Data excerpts
'''

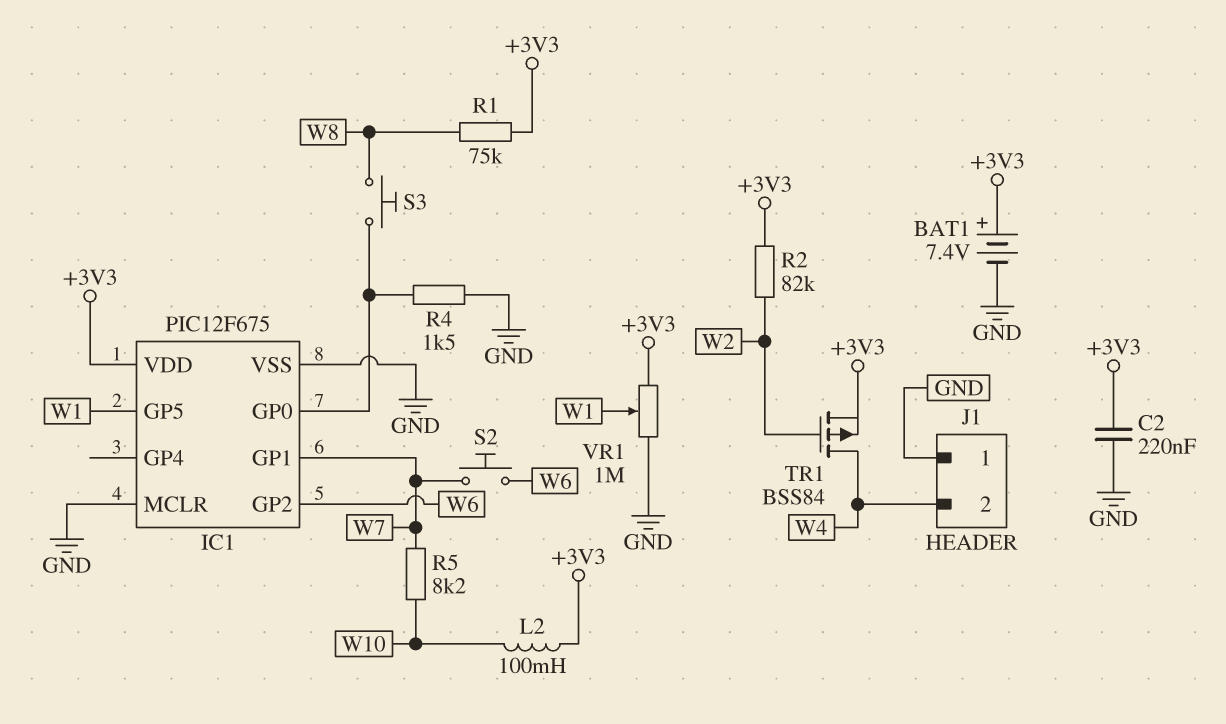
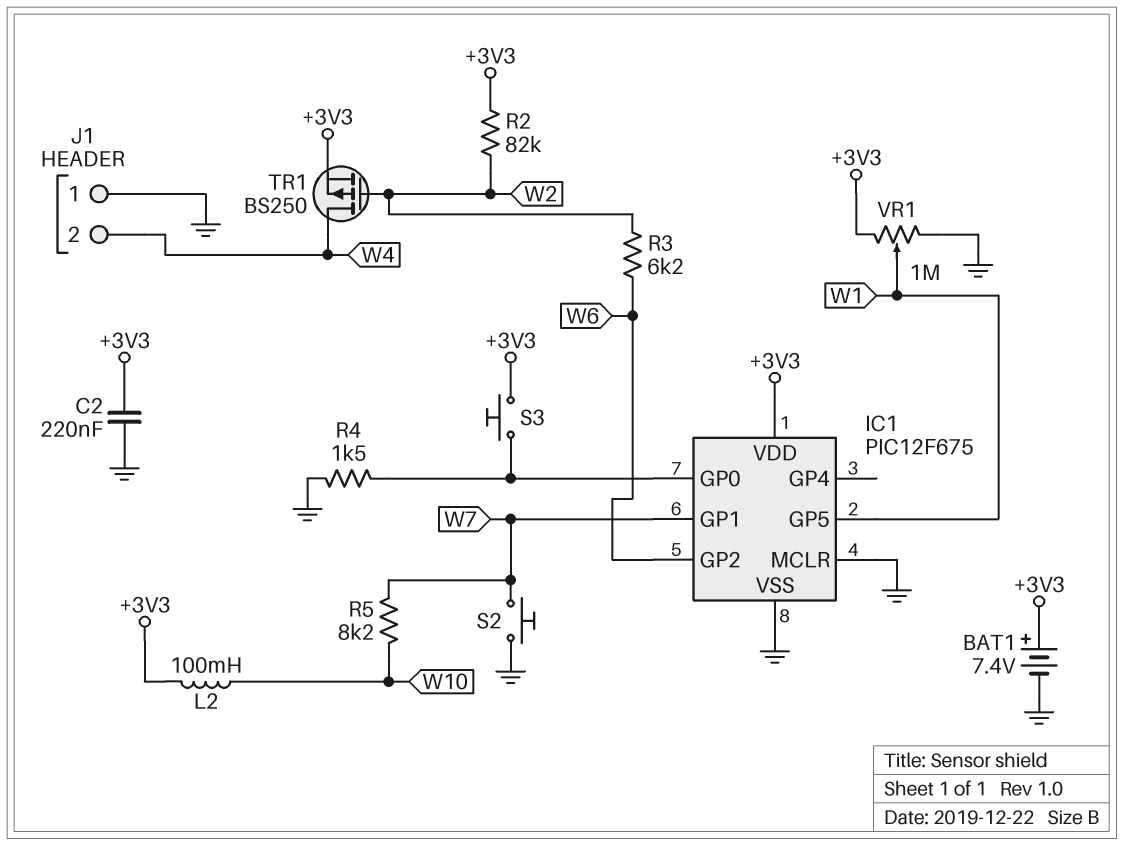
R1: 75k (+3V3, W8) -> none
R3: none -> 6.2k (W2, W6)
S2: button (W6, W7) -> button (GND, W7)
S3: button (IC1/GP0, W8) -> button (+3V3, IC1/GP0)
TR1: PMOS BSS84 (G W2, D W4, S +3V3) -> PMOS BS250 (G W2, D W4, S +3V3)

'''

▸ Work to be completed
Give every record again exactly, apart from the pictures, which stay out.

▸ Your solution
R1: 75k (+3V3, W8) -> none
R3: none -> 6.2k (W2, W6)
S2: button (W6, W7) -> button (GND, W7)
S3: button (IC1/GP0, W8) -> button (+3V3, IC1/GP0)
TR1: PMOS BSS84 (G W2, D W4, S +3V3) -> PMOS BS250 (G W2, D W4, S +3V3)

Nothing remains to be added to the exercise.